**What to work on**. Give the listing again in full and exactly, apart from its pictures.

**Information given**.
* * * * * * *

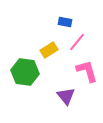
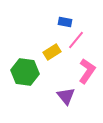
pink line: moved 1 px left, 2 px up
yellow rectangle: moved 3 px right, 2 px down
pink L-shape: rotated 50 degrees clockwise
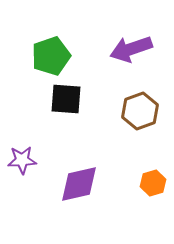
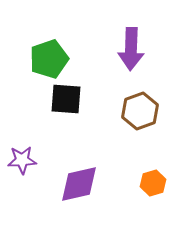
purple arrow: rotated 69 degrees counterclockwise
green pentagon: moved 2 px left, 3 px down
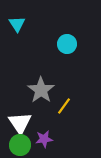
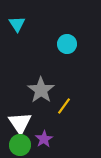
purple star: rotated 24 degrees counterclockwise
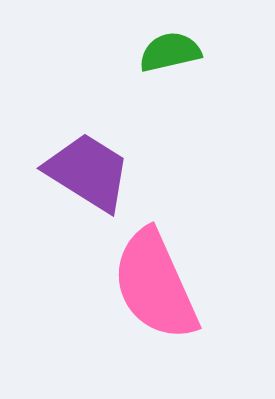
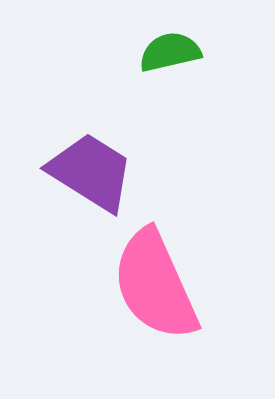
purple trapezoid: moved 3 px right
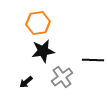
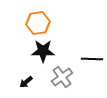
black star: rotated 10 degrees clockwise
black line: moved 1 px left, 1 px up
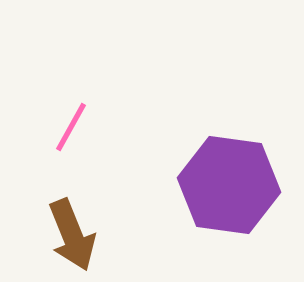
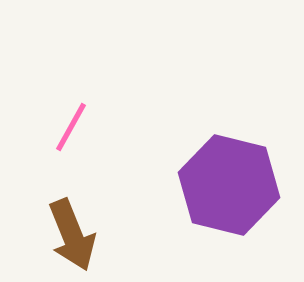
purple hexagon: rotated 6 degrees clockwise
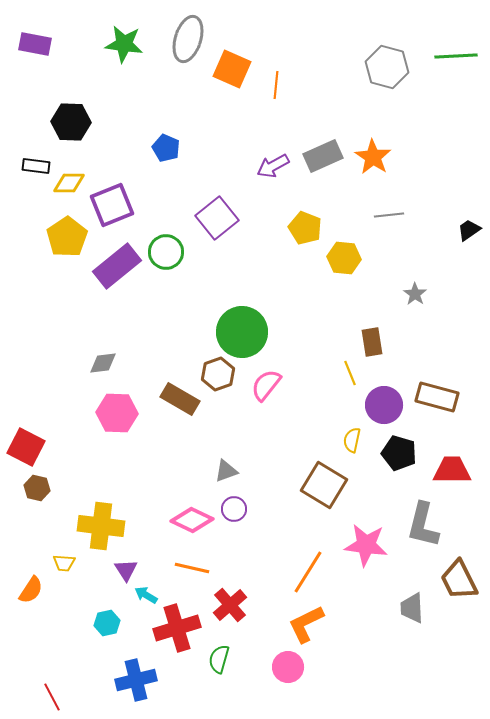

* * * * * * *

**Output for this task**.
pink line: moved 1 px left, 2 px up
yellow rectangle: moved 3 px right, 2 px down
pink L-shape: rotated 50 degrees clockwise
purple arrow: rotated 69 degrees counterclockwise
green pentagon: moved 2 px left, 3 px down
purple star: rotated 24 degrees counterclockwise
purple trapezoid: moved 3 px right
black star: rotated 10 degrees clockwise
black line: moved 1 px left, 1 px up
purple hexagon: rotated 6 degrees clockwise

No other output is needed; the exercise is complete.